Activity: Note each line of the listing that contains the string "donut", and copy it.

Information shown:
=-=-=-=-=

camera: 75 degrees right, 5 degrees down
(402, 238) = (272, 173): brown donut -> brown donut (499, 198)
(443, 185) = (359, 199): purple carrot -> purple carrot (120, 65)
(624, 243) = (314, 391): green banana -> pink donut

=-=-=-=-=

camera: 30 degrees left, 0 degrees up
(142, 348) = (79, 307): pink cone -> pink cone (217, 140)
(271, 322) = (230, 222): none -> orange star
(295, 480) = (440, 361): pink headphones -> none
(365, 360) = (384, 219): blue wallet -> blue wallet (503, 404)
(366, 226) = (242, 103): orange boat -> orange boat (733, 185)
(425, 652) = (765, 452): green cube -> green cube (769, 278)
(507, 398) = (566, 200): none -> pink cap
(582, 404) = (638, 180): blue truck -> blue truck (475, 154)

=-=-=-=-=

Final answer:
(402, 238) = (272, 173): brown donut -> brown donut (499, 198)
(624, 243) = (314, 391): green banana -> pink donut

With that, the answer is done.